(Data items)

·····

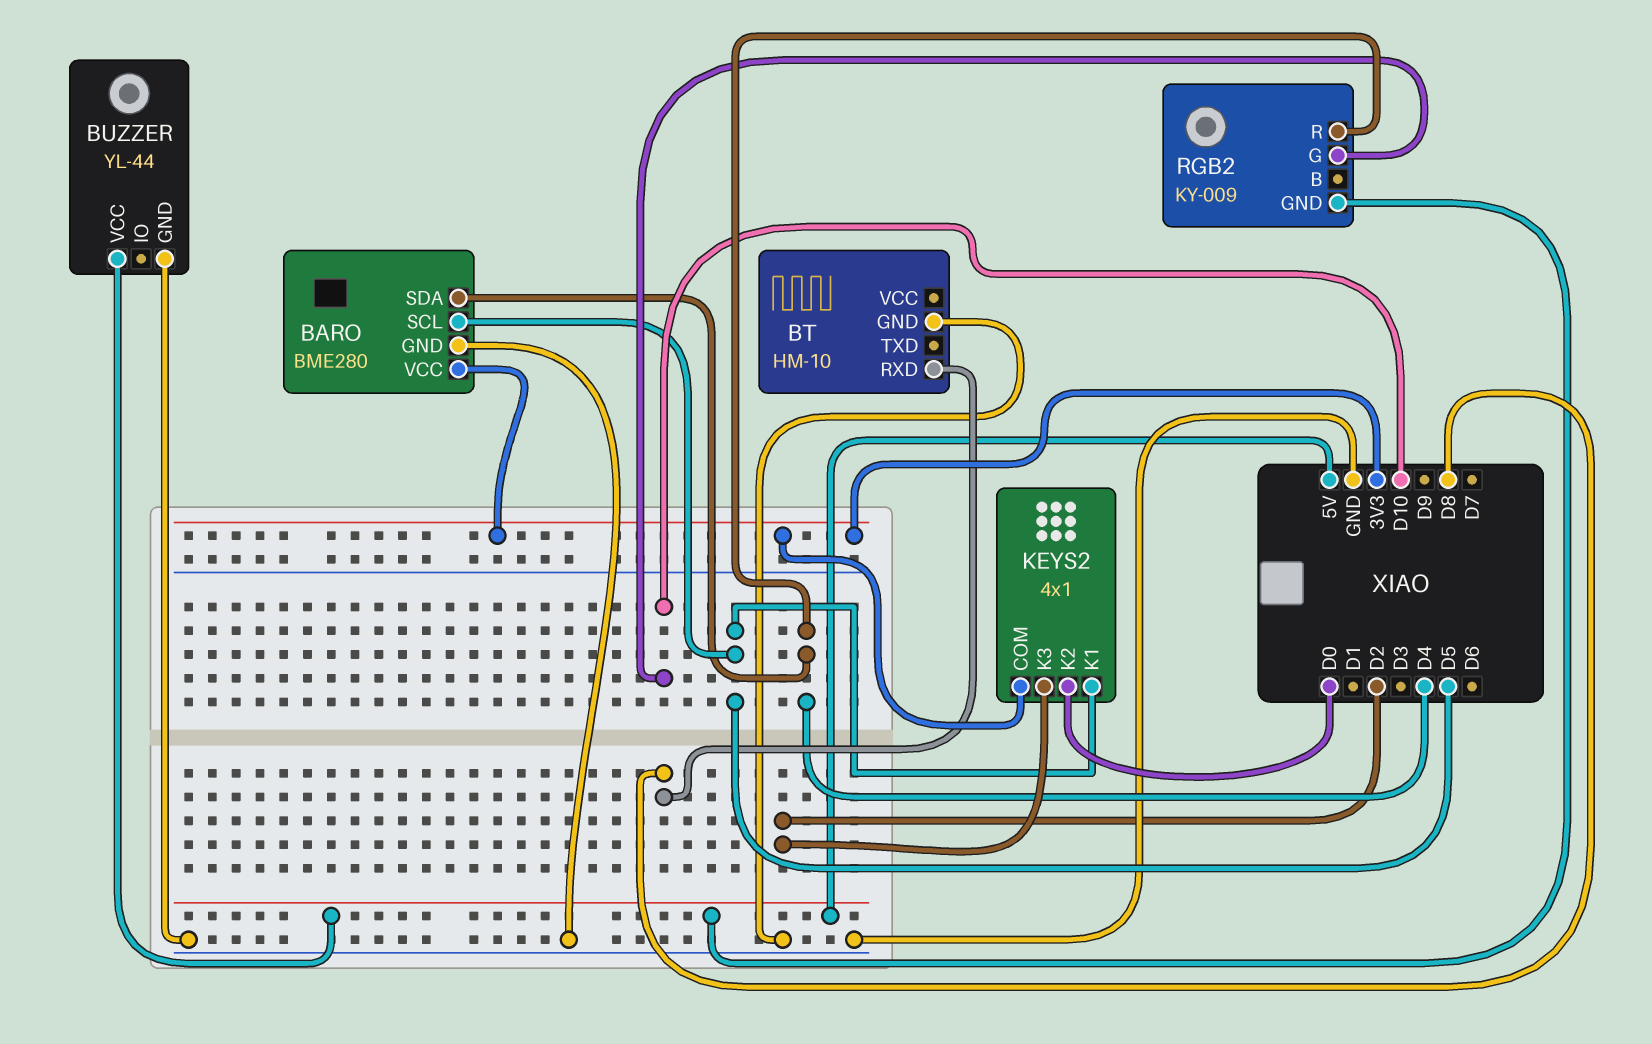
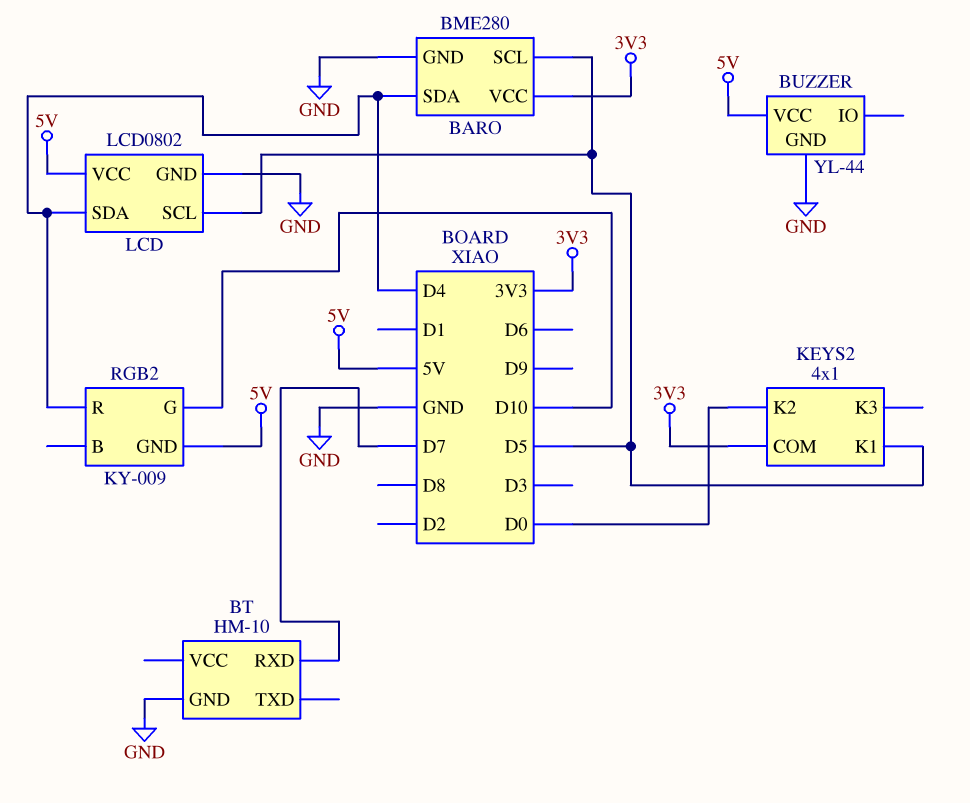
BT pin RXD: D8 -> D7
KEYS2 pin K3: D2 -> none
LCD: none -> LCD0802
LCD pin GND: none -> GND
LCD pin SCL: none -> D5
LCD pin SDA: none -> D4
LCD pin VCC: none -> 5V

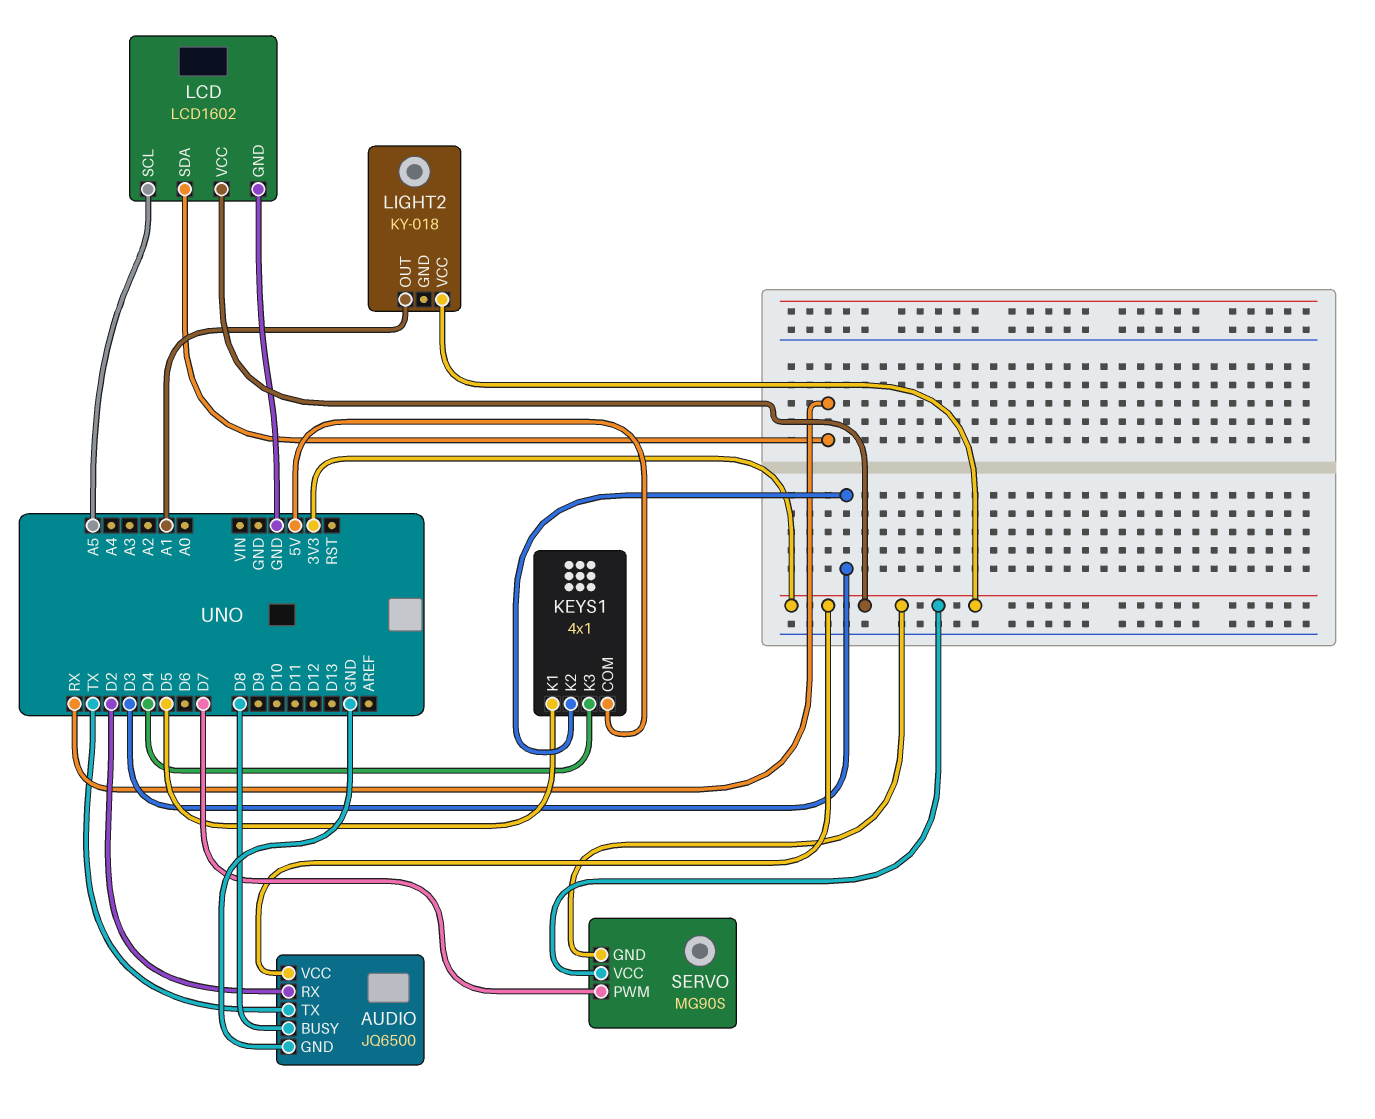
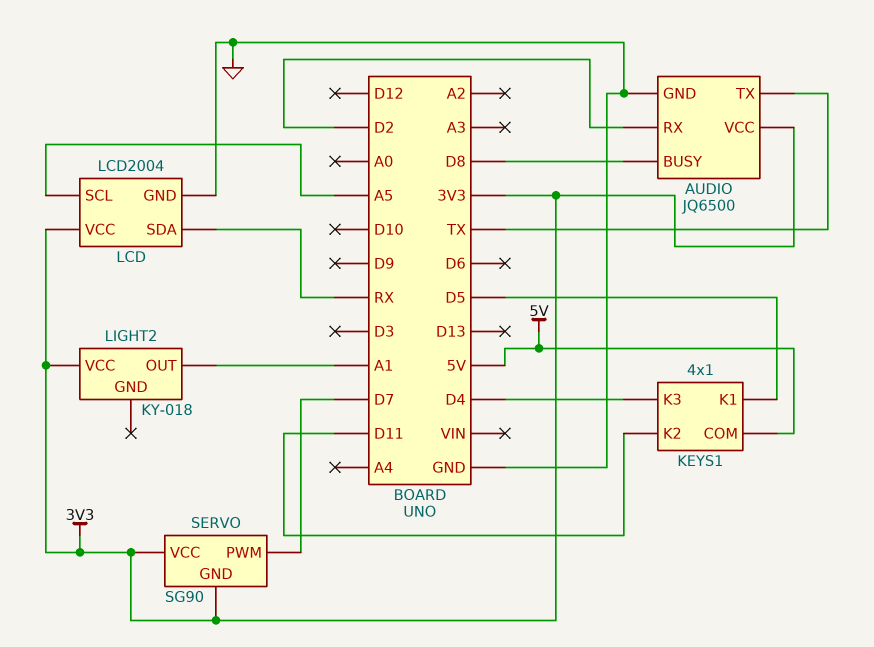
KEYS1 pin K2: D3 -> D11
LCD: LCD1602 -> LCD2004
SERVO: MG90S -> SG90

·····

* Your assignment: Reproduce the data above in full, exactly as it is, with the pictures left out.

* Expected answer:
BT pin RXD: D8 -> D7
KEYS2 pin K3: D2 -> none
LCD: none -> LCD0802
LCD pin GND: none -> GND
LCD pin SCL: none -> D5
LCD pin SDA: none -> D4
LCD pin VCC: none -> 5V

KEYS1 pin K2: D3 -> D11
LCD: LCD1602 -> LCD2004
SERVO: MG90S -> SG90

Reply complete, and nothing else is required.